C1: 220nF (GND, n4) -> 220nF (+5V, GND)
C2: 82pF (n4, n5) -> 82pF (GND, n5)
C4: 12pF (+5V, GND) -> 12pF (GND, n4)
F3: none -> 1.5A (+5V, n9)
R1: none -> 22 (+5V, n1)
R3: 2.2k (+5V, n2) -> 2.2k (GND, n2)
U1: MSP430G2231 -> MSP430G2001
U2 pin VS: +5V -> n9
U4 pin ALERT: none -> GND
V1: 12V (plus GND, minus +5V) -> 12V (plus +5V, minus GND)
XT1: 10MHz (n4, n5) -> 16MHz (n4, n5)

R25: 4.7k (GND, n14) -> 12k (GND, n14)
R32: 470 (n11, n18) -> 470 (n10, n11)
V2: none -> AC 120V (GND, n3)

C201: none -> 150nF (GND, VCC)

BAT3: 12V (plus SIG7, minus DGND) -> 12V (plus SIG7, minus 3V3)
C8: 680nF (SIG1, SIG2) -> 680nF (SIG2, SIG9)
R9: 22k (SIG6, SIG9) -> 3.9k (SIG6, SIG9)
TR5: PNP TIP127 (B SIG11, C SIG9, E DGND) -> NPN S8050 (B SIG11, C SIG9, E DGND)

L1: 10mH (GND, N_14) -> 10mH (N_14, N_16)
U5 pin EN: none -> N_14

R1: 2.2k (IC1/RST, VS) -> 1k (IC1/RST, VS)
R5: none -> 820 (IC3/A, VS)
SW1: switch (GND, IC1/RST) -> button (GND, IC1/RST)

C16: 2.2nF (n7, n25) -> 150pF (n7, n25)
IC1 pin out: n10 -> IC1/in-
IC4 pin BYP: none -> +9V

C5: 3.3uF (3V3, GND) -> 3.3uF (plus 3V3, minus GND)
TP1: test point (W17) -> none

◇ ◇ ◇ ◇ ◇

Your assignment: Report every line containing the string "none" in the material.

Expected answer:
F3: none -> 1.5A (+5V, n9)
R1: none -> 22 (+5V, n1)
U4 pin ALERT: none -> GND
V2: none -> AC 120V (GND, n3)
C201: none -> 150nF (GND, VCC)
U5 pin EN: none -> N_14
R5: none -> 820 (IC3/A, VS)
IC4 pin BYP: none -> +9V
TP1: test point (W17) -> none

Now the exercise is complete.